▸ **ASSIGNED TASK**
The required output is the stretch from the line containing "R105: none -> 13k (MID, VLOAD)" through the line containing "TP101: none -> test point (IC103/PB3)" in the records below, unaltered and with no pictures.

[Edit difference data]
* * *

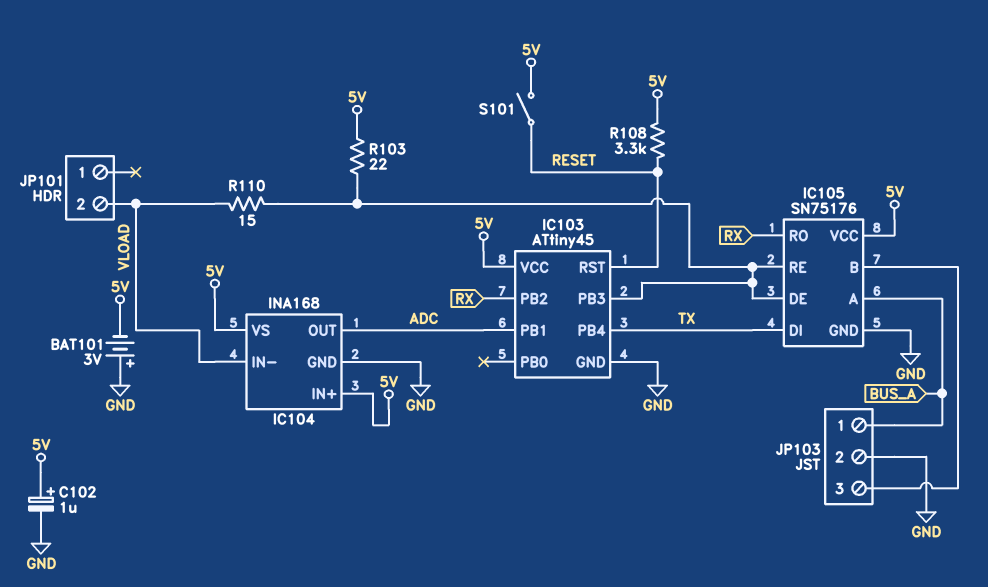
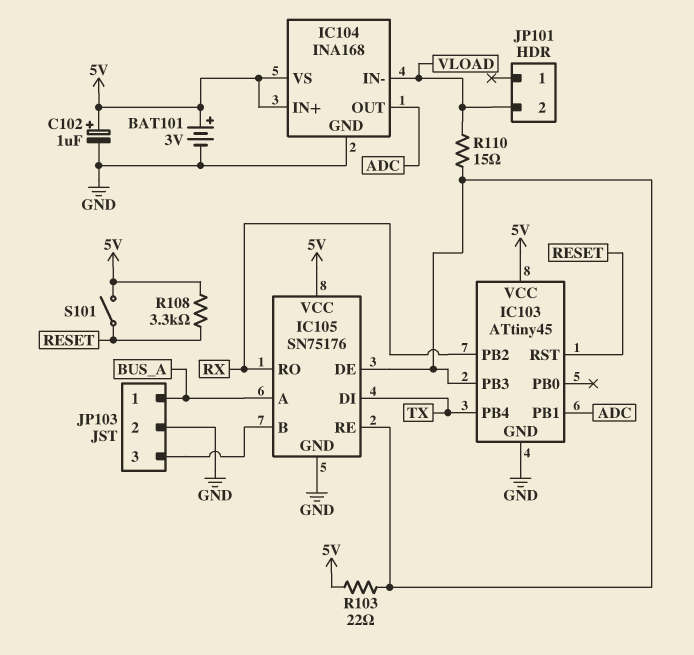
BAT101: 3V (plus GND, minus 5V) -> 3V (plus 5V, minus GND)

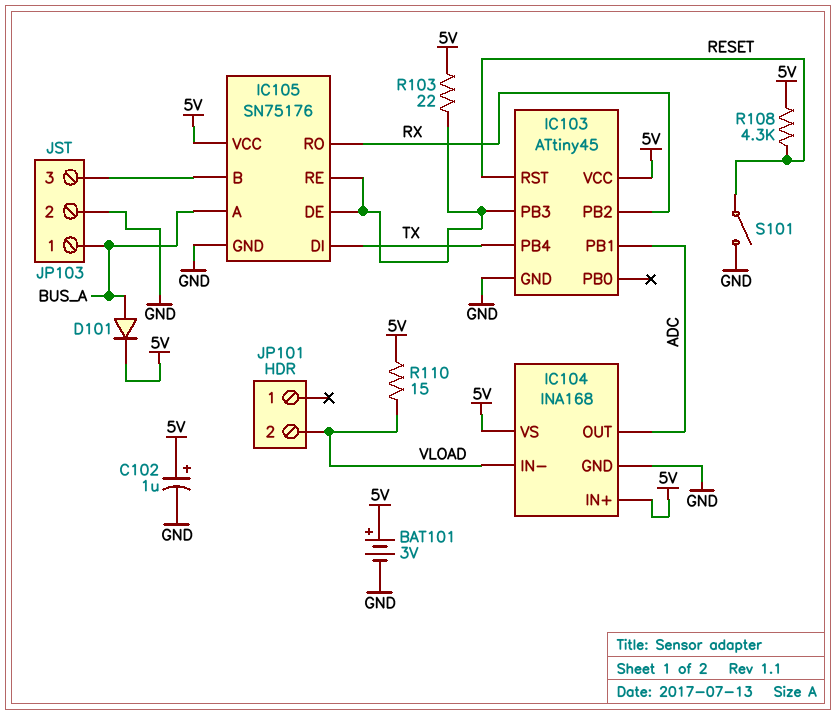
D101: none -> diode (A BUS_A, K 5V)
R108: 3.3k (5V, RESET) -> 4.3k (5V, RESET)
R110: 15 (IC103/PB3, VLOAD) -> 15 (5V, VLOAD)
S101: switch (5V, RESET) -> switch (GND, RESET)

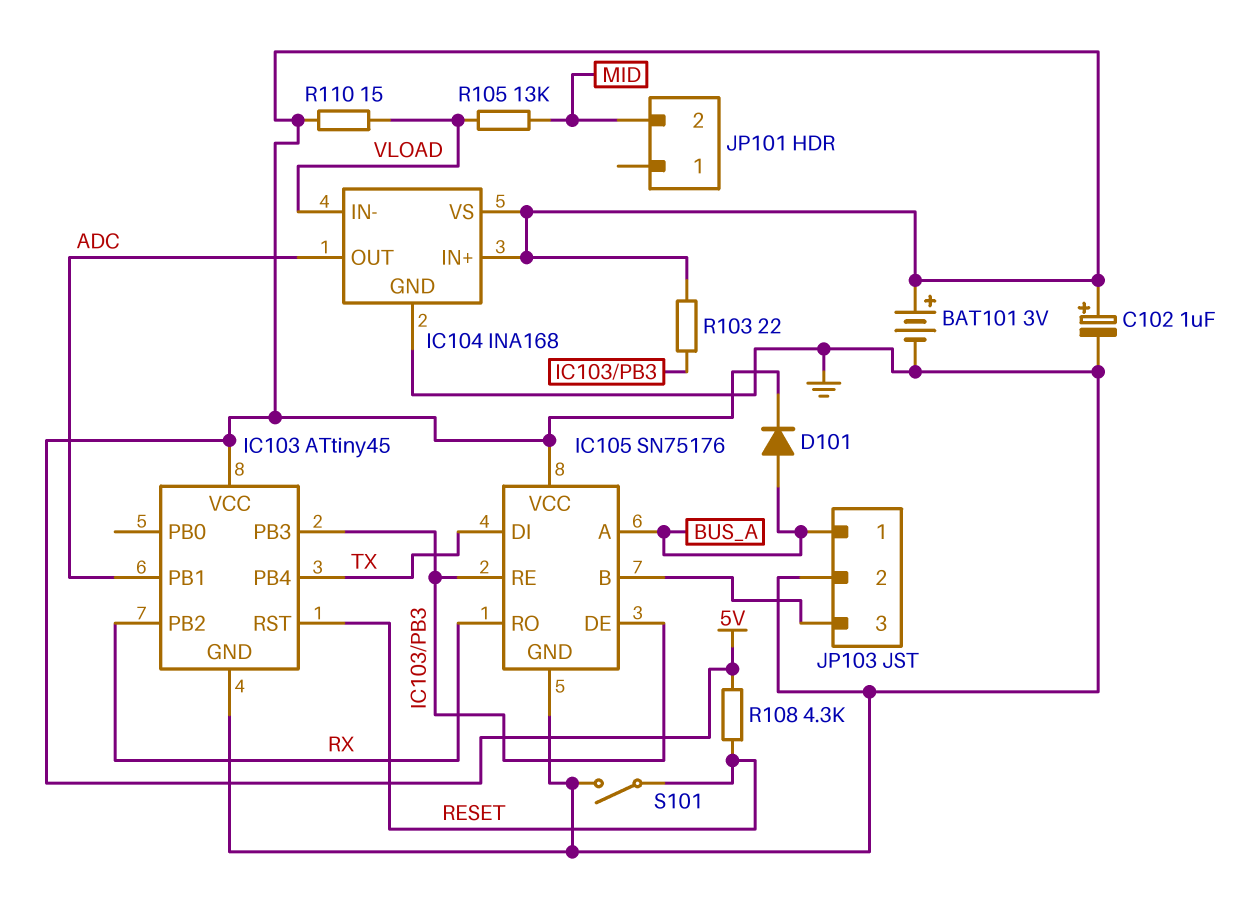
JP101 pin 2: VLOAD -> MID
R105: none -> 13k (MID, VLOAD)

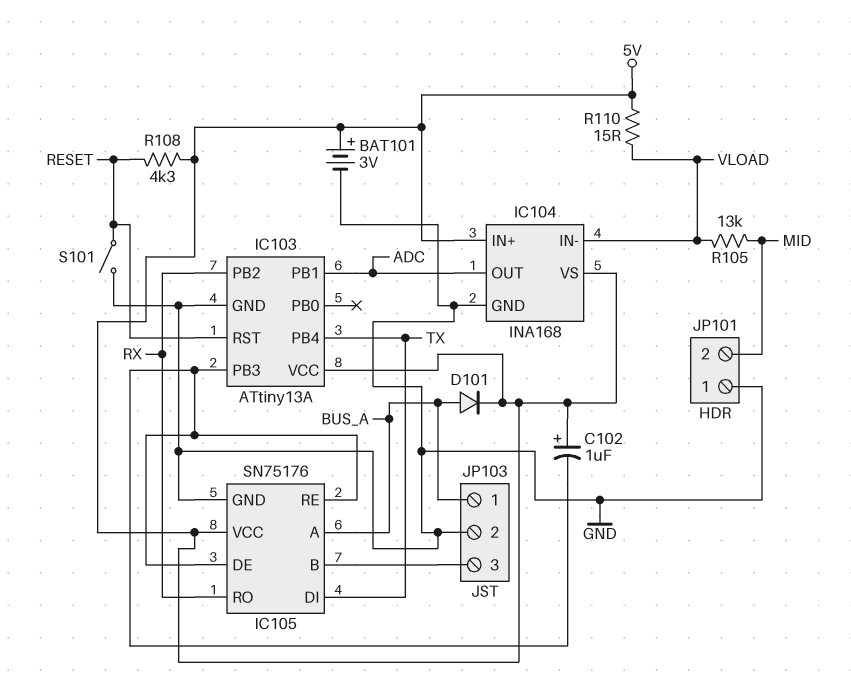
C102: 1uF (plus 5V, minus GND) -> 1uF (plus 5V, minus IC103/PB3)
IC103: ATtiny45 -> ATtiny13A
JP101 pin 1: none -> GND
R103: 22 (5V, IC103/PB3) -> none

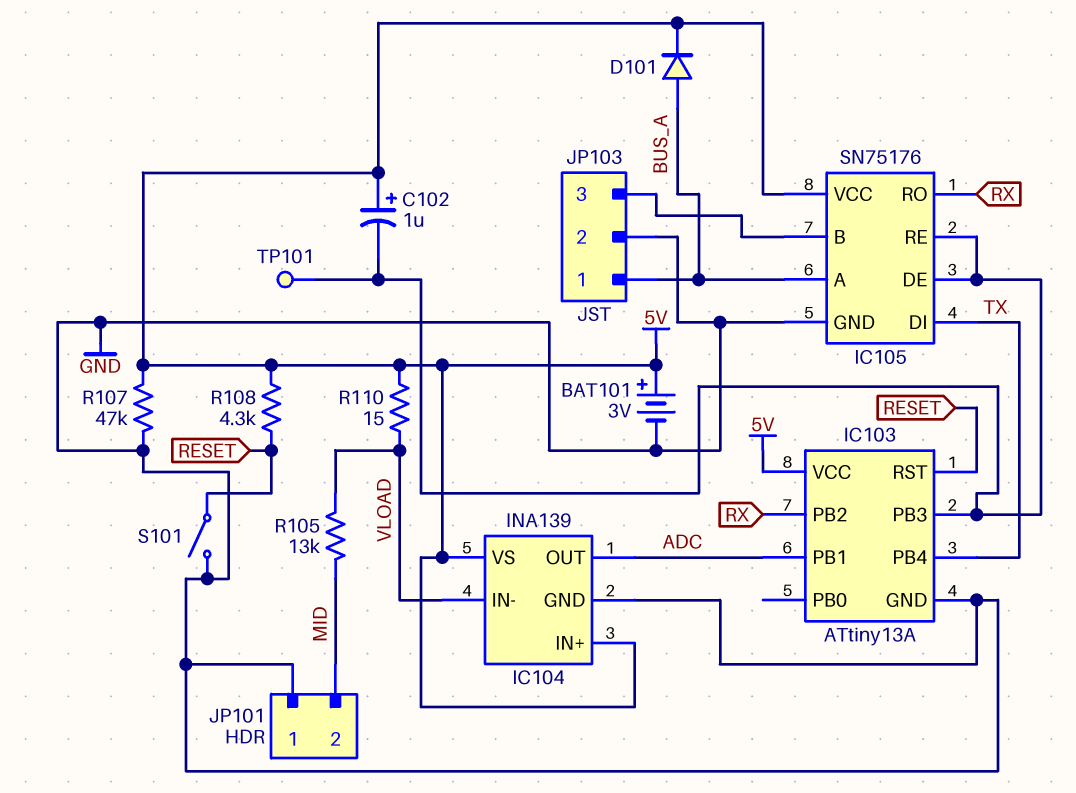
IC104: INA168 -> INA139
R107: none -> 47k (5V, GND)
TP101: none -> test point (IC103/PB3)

* * *

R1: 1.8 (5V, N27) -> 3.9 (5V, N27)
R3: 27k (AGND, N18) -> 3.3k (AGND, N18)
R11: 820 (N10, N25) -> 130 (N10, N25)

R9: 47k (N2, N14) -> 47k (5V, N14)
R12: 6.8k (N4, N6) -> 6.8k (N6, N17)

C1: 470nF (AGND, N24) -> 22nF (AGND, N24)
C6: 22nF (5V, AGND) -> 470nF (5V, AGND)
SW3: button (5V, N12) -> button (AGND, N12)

* * *

▸ **RESULT OF THE EXERCISE**
R105: none -> 13k (MID, VLOAD)

C102: 1uF (plus 5V, minus GND) -> 1uF (plus 5V, minus IC103/PB3)
IC103: ATtiny45 -> ATtiny13A
JP101 pin 1: none -> GND
R103: 22 (5V, IC103/PB3) -> none

IC104: INA168 -> INA139
R107: none -> 47k (5V, GND)
TP101: none -> test point (IC103/PB3)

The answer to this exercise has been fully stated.